= DATA =
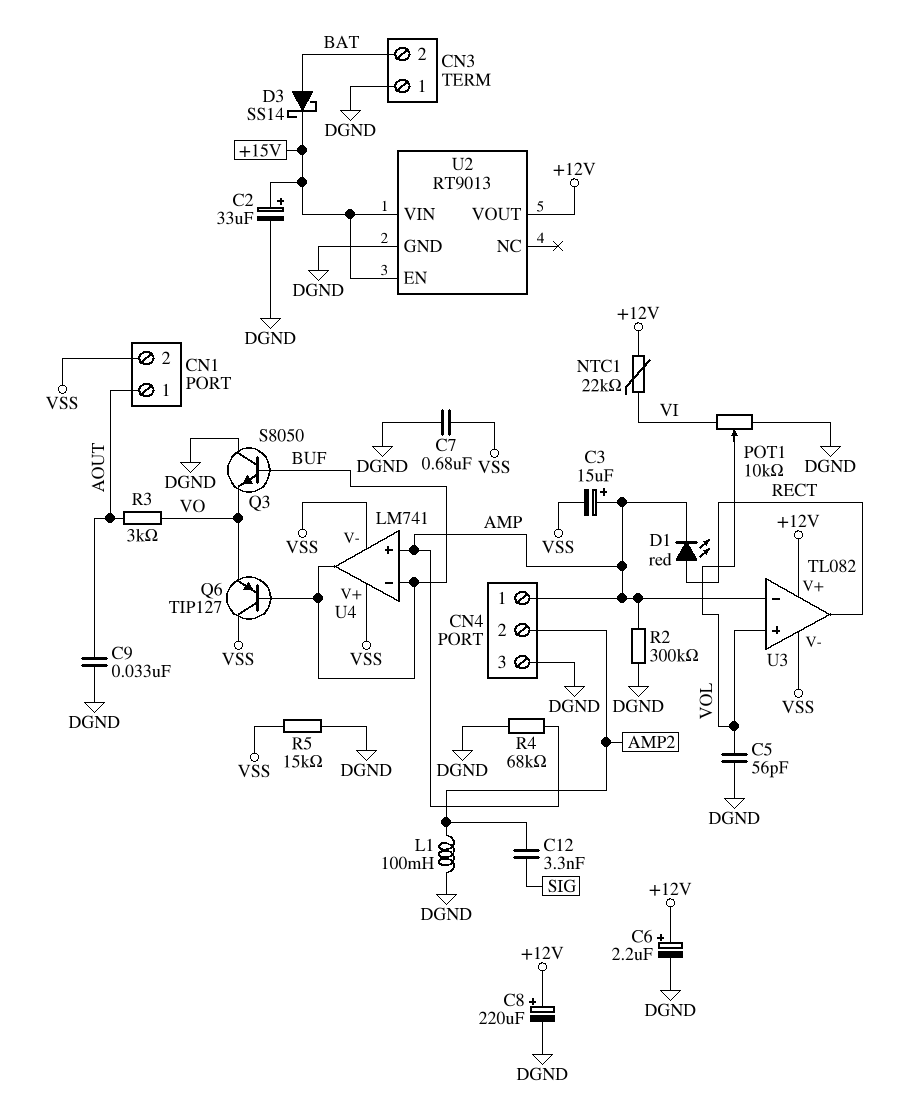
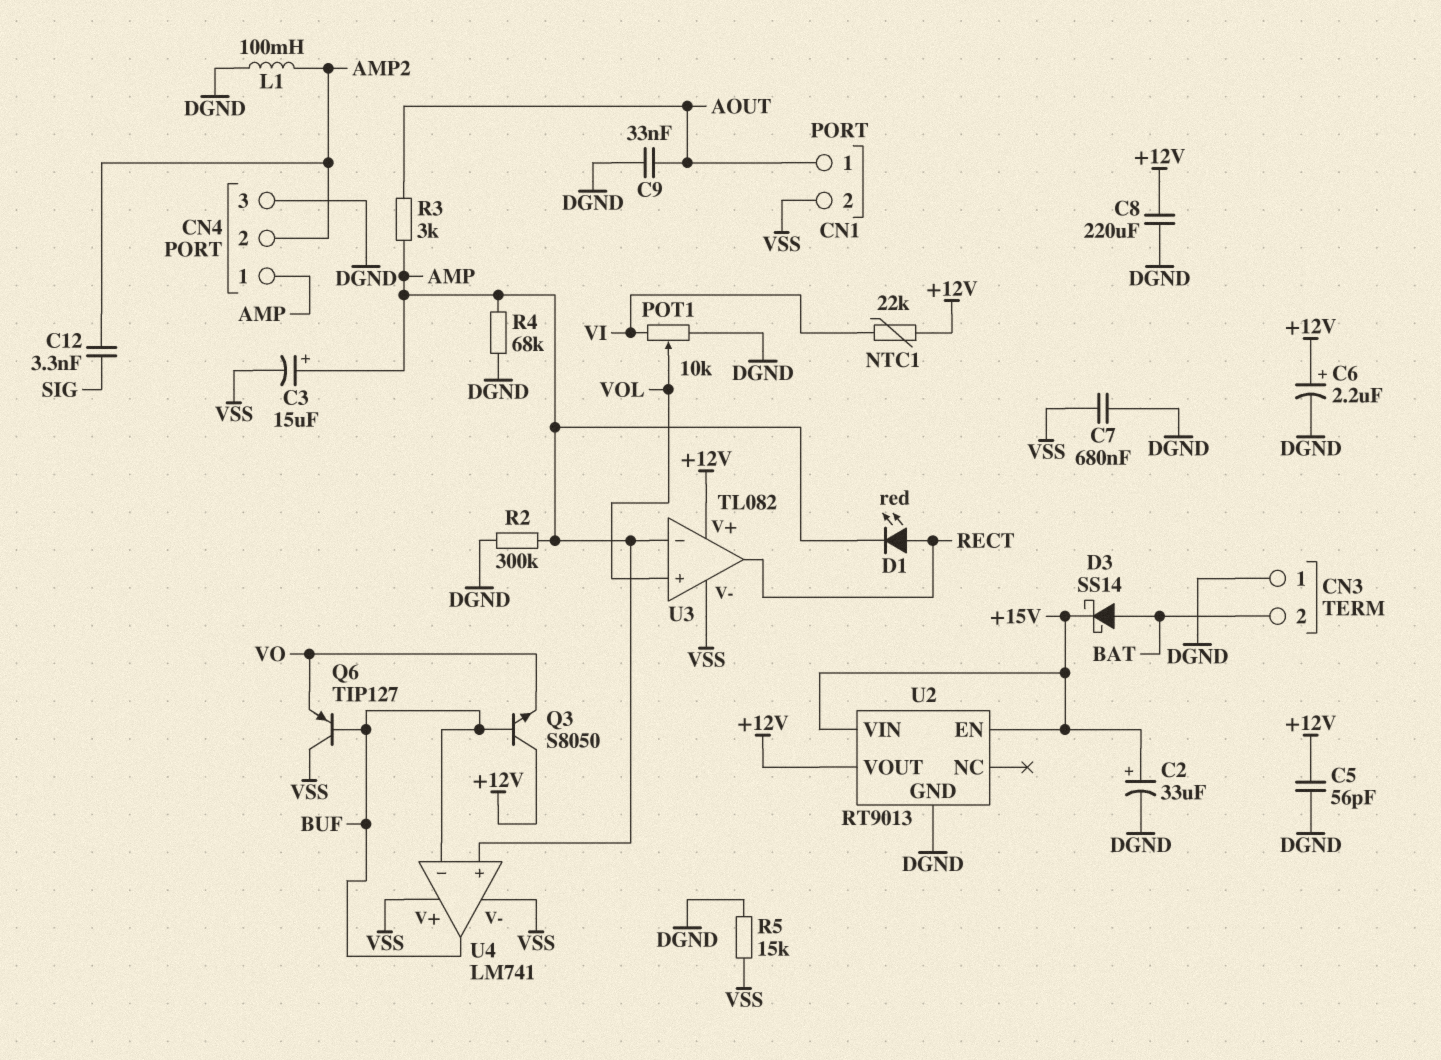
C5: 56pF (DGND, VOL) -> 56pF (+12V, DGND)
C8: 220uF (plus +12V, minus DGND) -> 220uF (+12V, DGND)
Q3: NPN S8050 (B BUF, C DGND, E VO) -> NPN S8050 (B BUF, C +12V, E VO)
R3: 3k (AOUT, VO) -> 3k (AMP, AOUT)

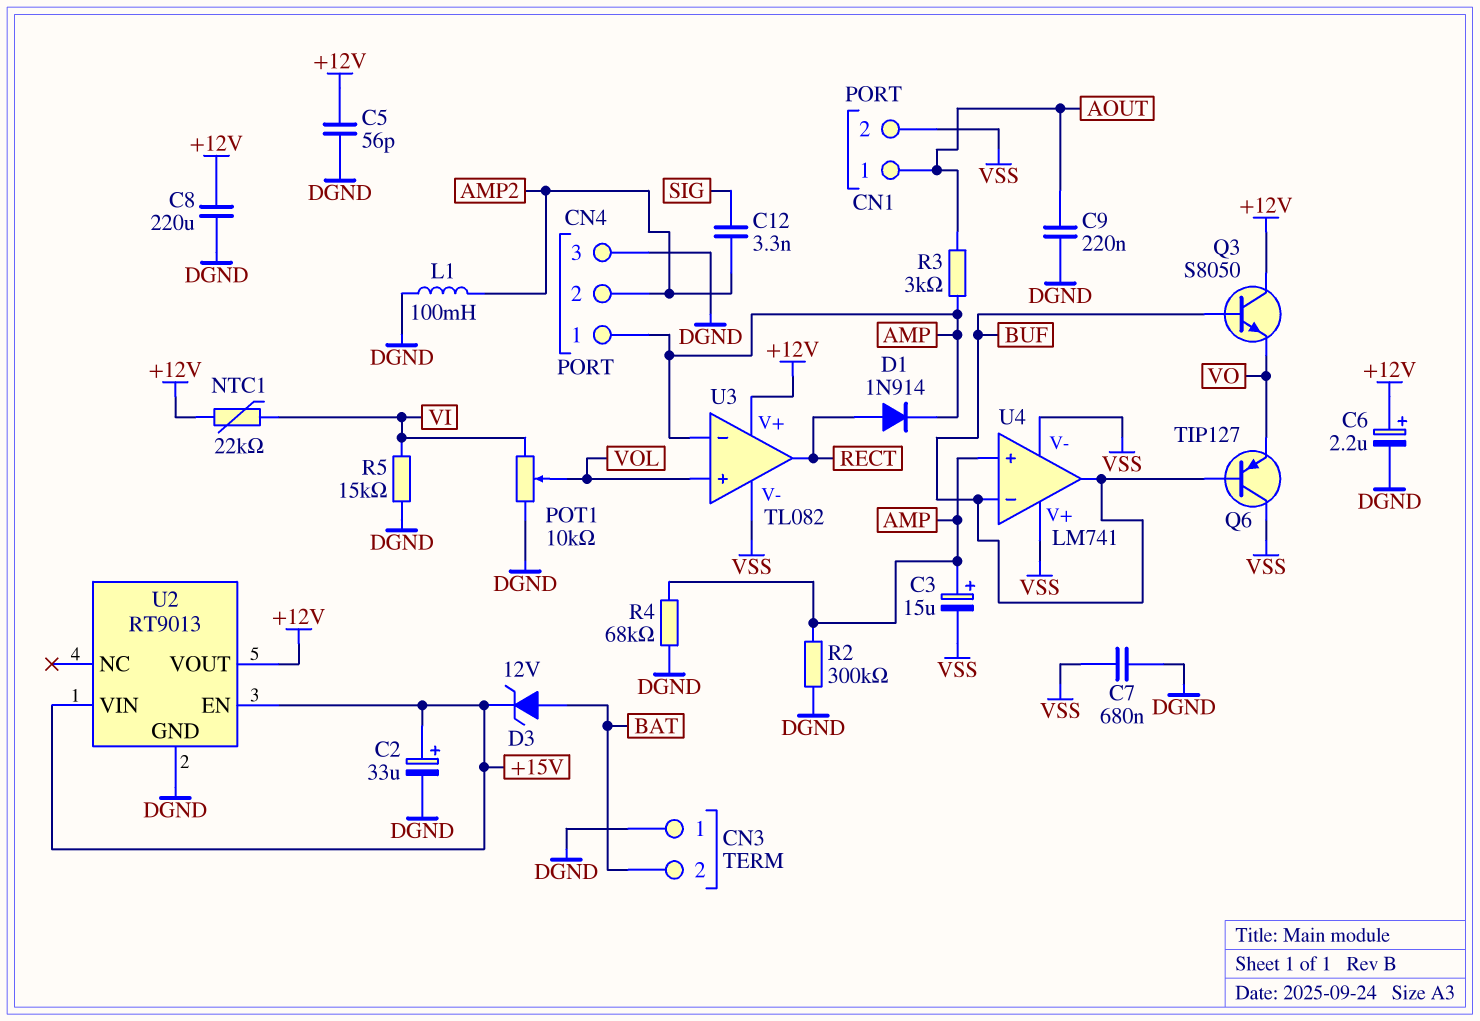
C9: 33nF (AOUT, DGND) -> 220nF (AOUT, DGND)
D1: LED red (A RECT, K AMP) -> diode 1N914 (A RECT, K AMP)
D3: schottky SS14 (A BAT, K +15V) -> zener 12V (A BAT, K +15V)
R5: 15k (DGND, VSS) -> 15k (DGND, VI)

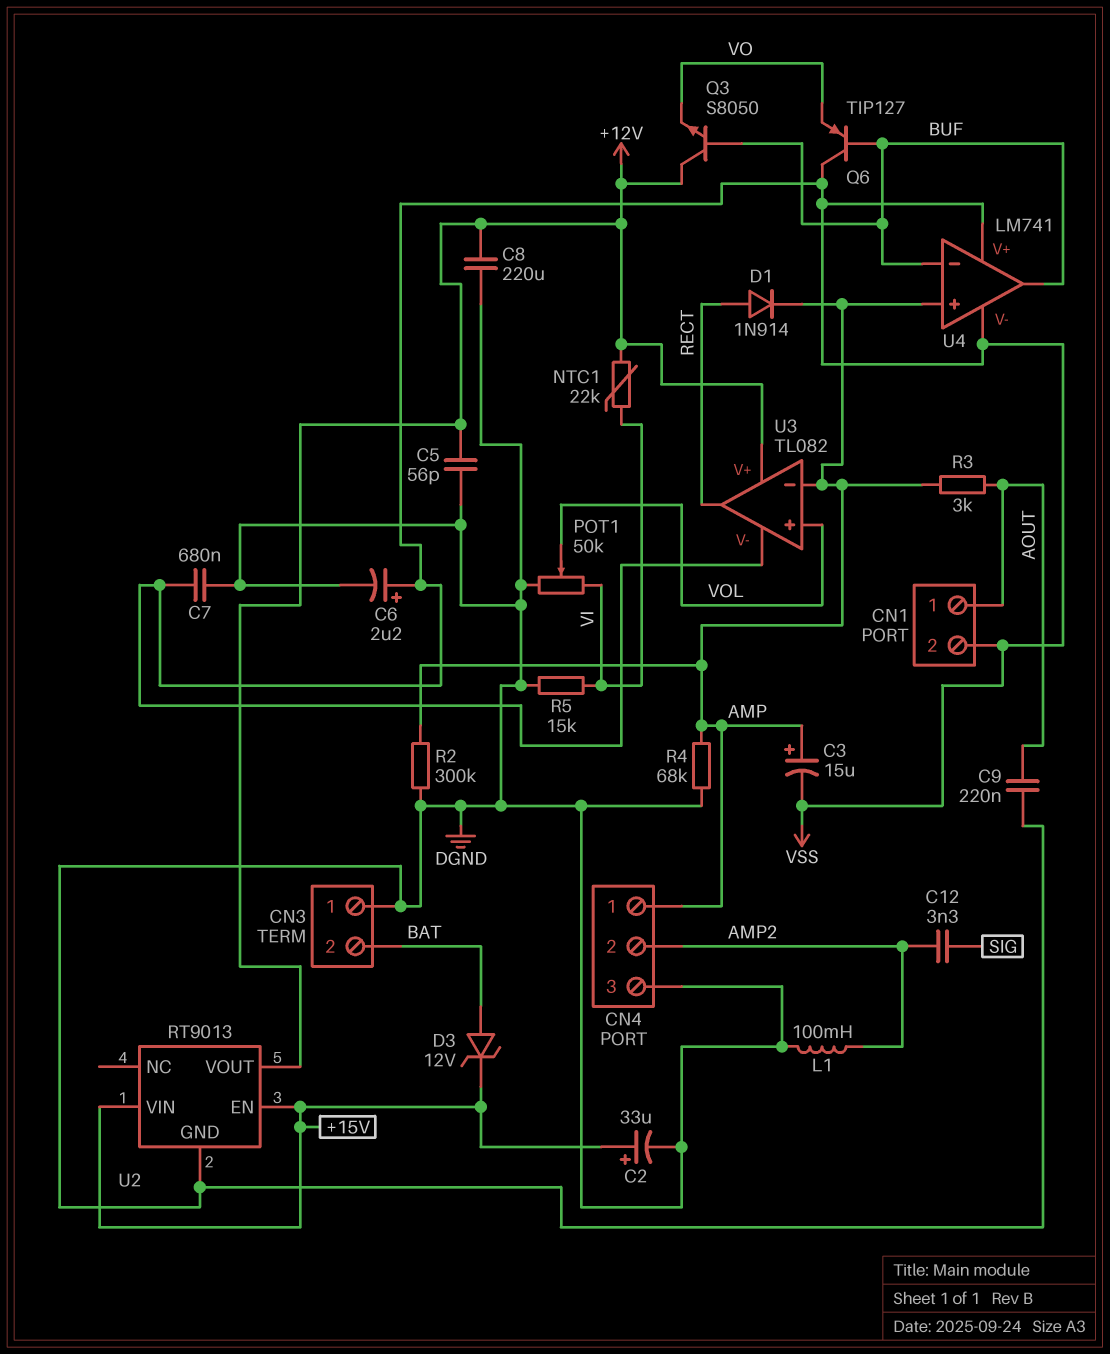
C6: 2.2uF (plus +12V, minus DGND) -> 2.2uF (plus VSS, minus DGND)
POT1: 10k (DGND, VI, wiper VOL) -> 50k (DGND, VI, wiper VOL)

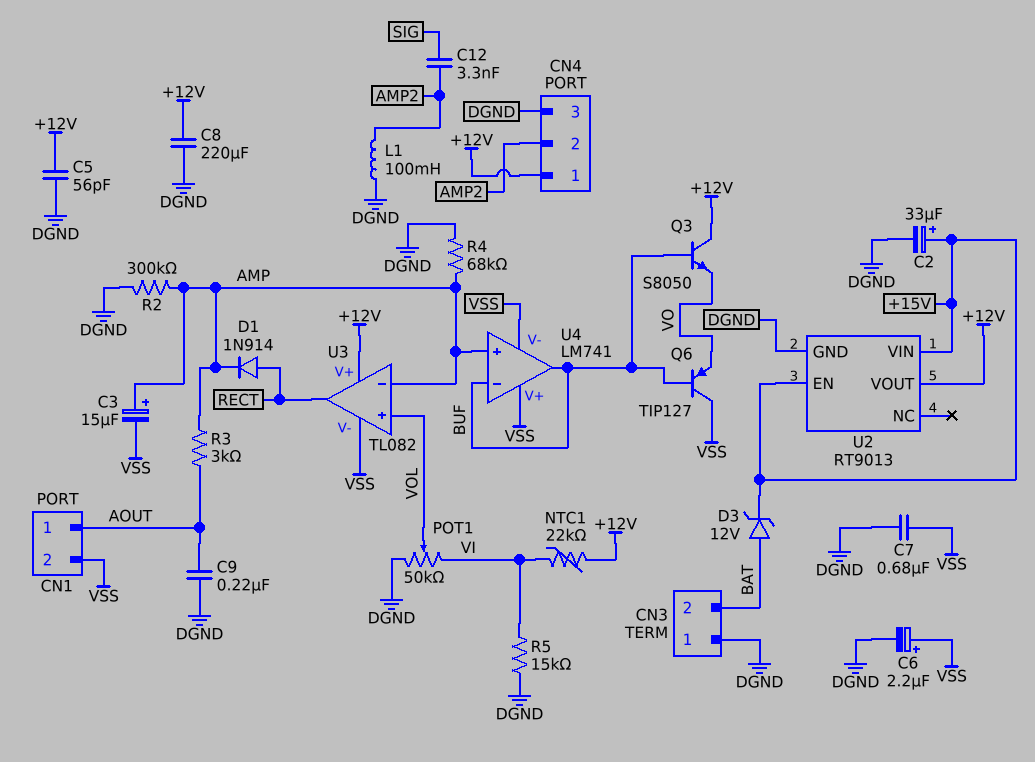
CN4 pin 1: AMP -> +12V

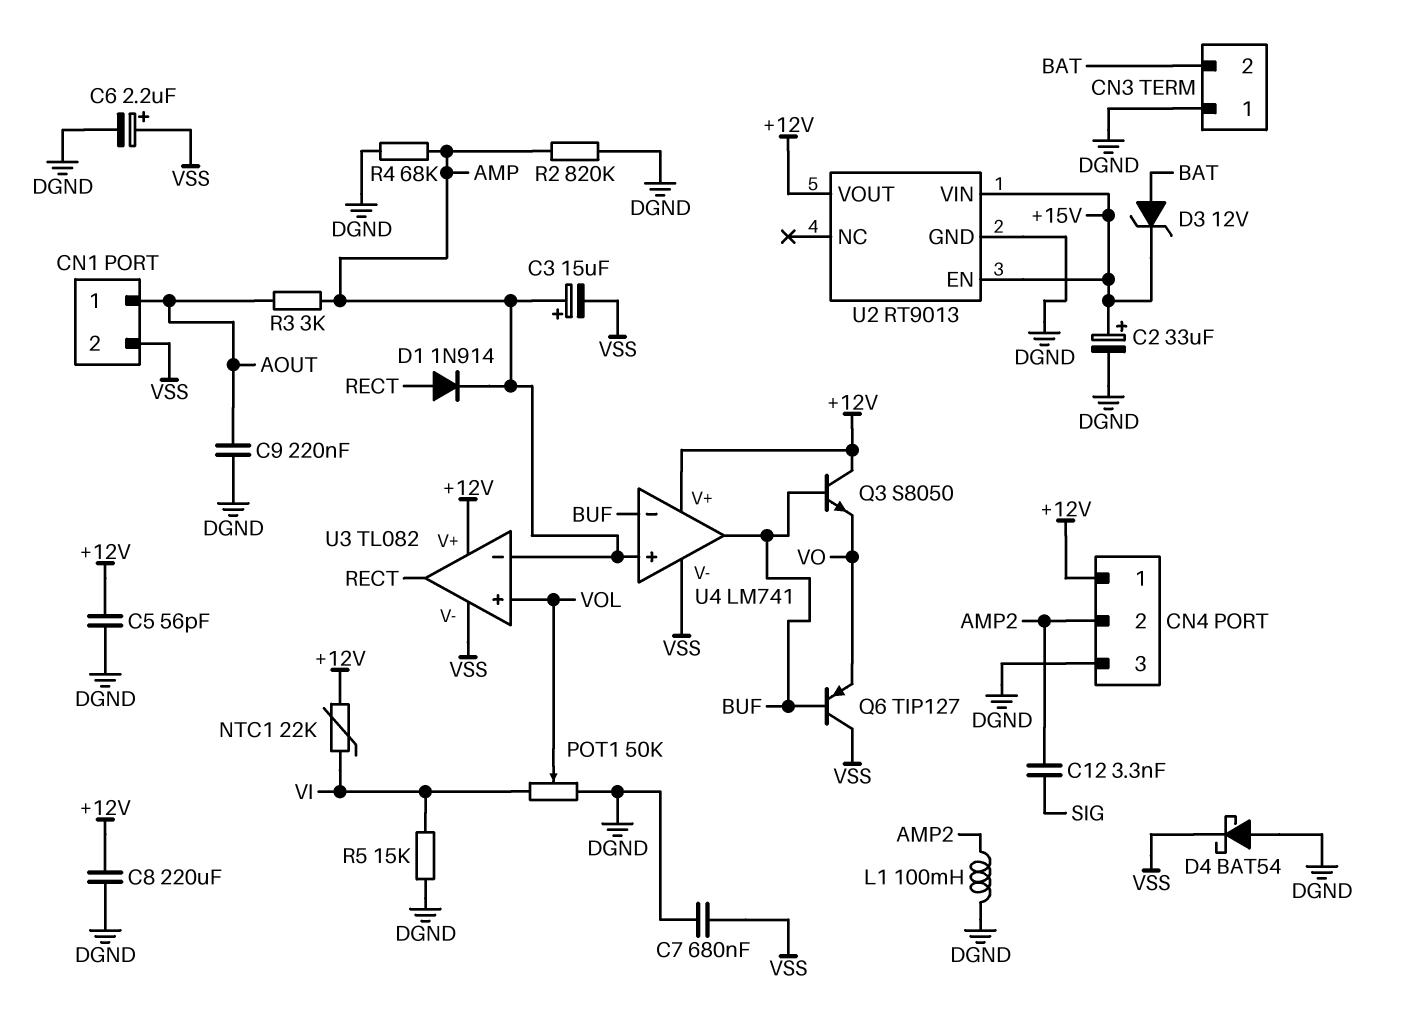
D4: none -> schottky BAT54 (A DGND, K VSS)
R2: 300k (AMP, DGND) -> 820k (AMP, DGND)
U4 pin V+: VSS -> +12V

---

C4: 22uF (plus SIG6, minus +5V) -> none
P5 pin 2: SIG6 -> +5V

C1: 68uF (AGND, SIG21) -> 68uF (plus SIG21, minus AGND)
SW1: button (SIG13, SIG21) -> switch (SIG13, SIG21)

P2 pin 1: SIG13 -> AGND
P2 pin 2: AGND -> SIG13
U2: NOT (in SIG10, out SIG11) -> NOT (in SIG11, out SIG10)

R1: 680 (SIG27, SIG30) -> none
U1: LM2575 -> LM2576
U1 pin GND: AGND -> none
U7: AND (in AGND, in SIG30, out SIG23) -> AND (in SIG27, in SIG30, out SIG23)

= EXERCISE INSTRUCTIONS =
Set down only the lines above that fall between the line holding "U1 pin GND: AGND -> none" and the line holding "U7: AND (in", inclusive, keeping each exact.

= OUTPUT FOR THIS EXERCISE =
U1 pin GND: AGND -> none
U7: AND (in AGND, in SIG30, out SIG23) -> AND (in SIG27, in SIG30, out SIG23)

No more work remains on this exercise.